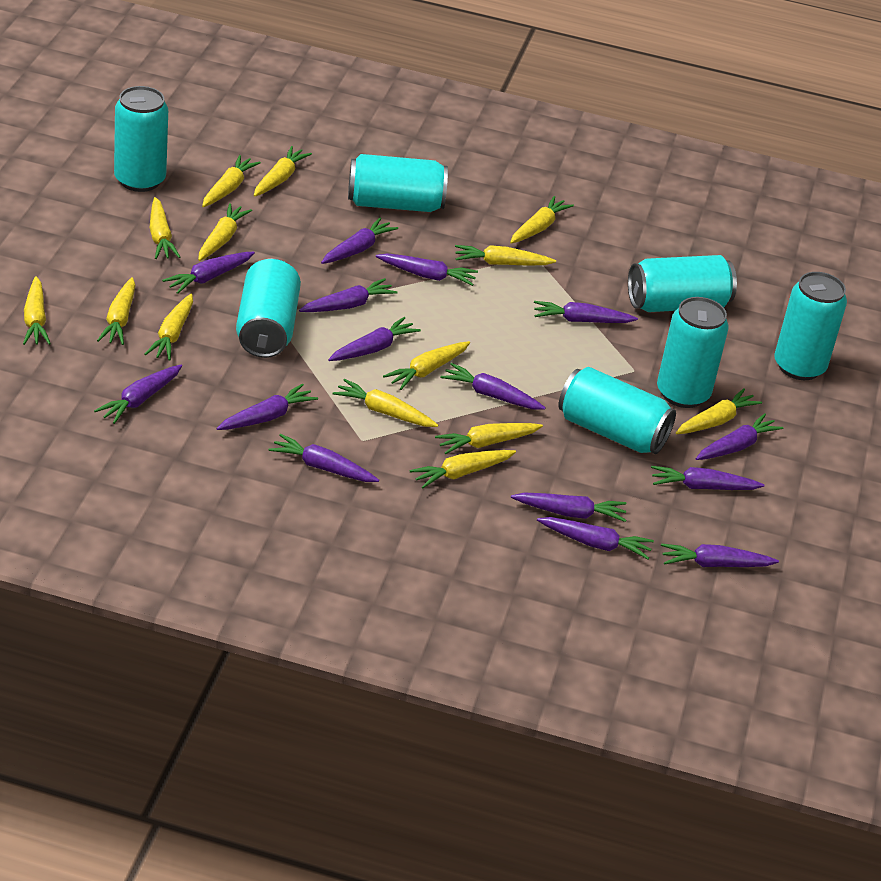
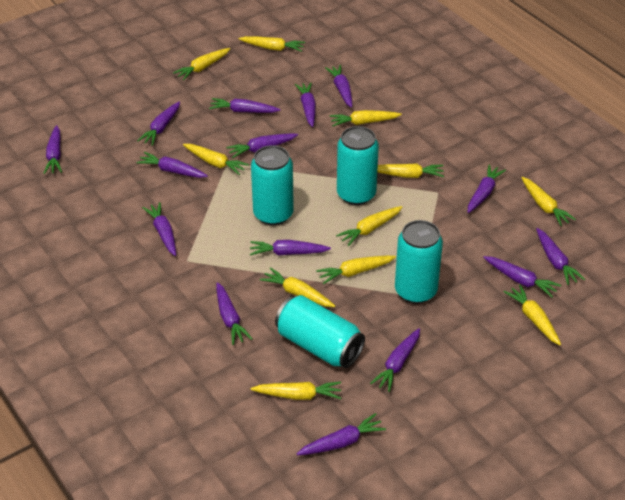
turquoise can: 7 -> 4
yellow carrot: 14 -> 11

* * *

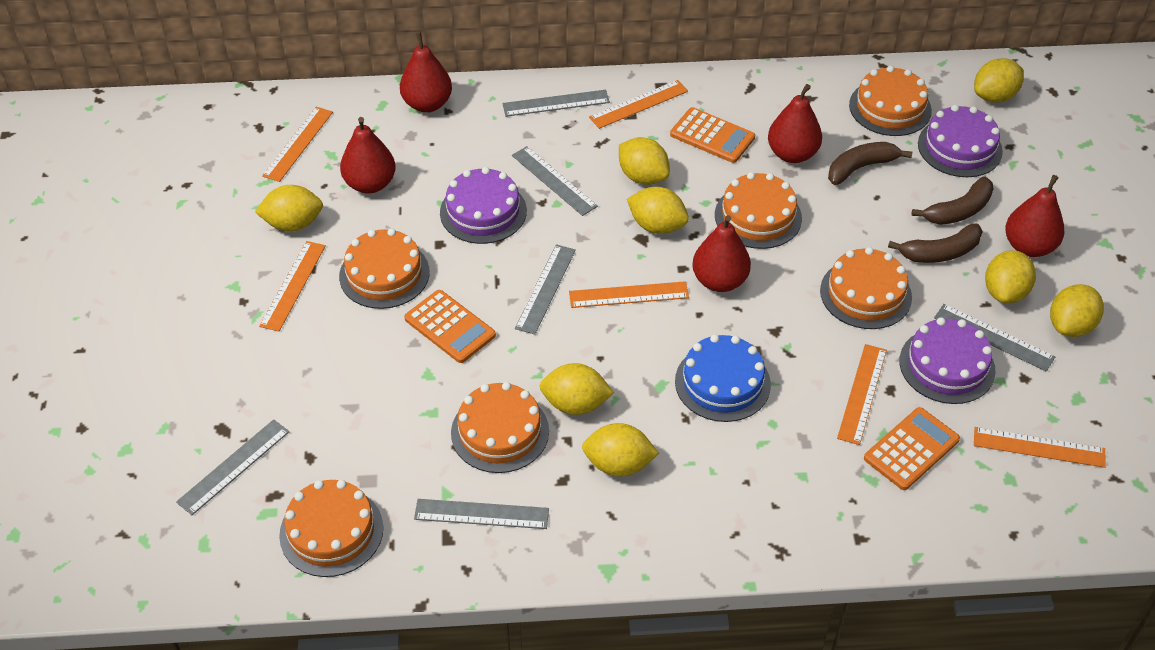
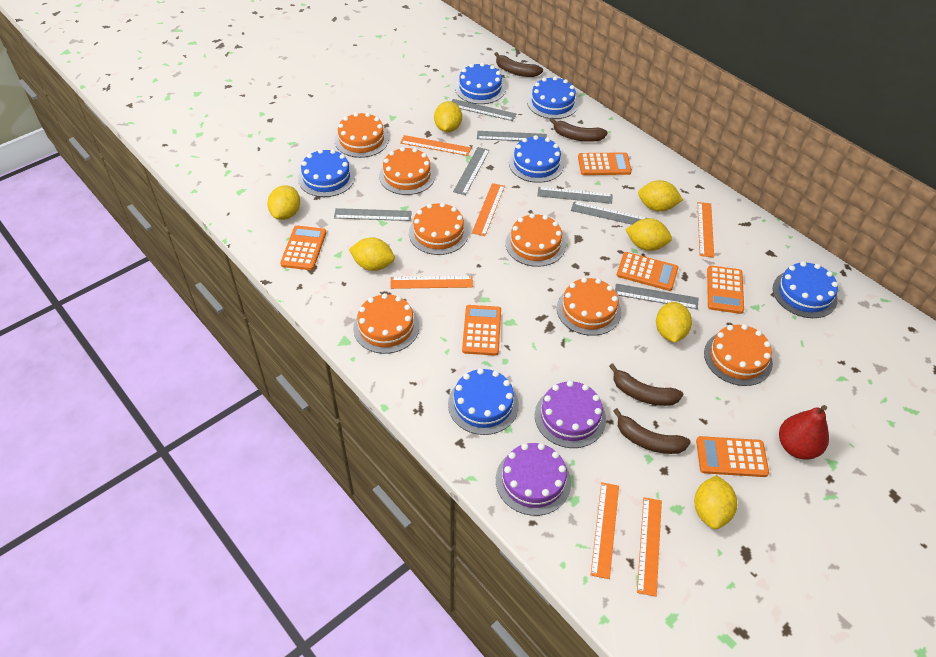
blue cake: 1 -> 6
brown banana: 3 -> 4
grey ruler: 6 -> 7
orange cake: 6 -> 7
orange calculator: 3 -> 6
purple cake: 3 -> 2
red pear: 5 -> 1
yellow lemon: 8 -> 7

* * *

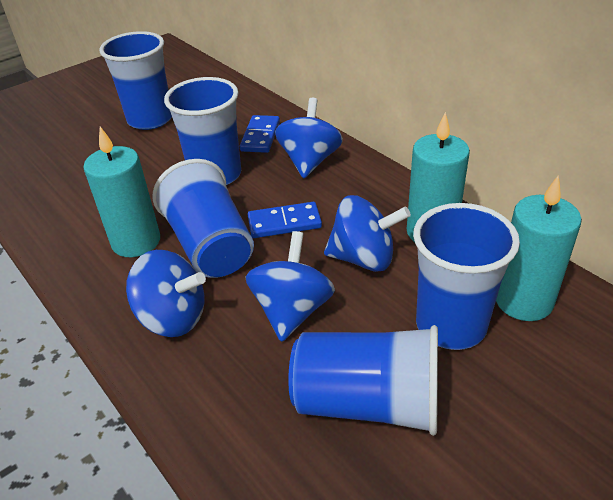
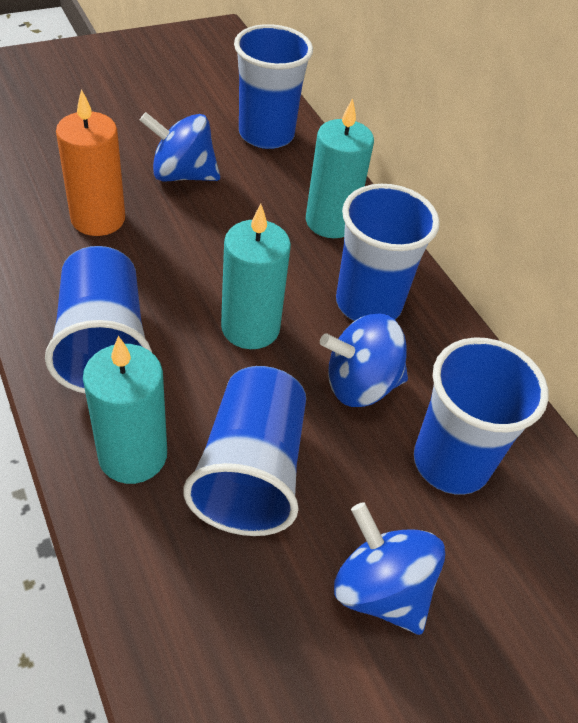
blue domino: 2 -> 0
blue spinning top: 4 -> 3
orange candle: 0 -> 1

Your instructions
When you reach the line holding "orange calculator: 3 -> 6" in the records above, begin reproducing exactly, stop after the line holding "yellow lemon: 8 -> 7", and output nothing else.

Written answer
orange calculator: 3 -> 6
purple cake: 3 -> 2
red pear: 5 -> 1
yellow lemon: 8 -> 7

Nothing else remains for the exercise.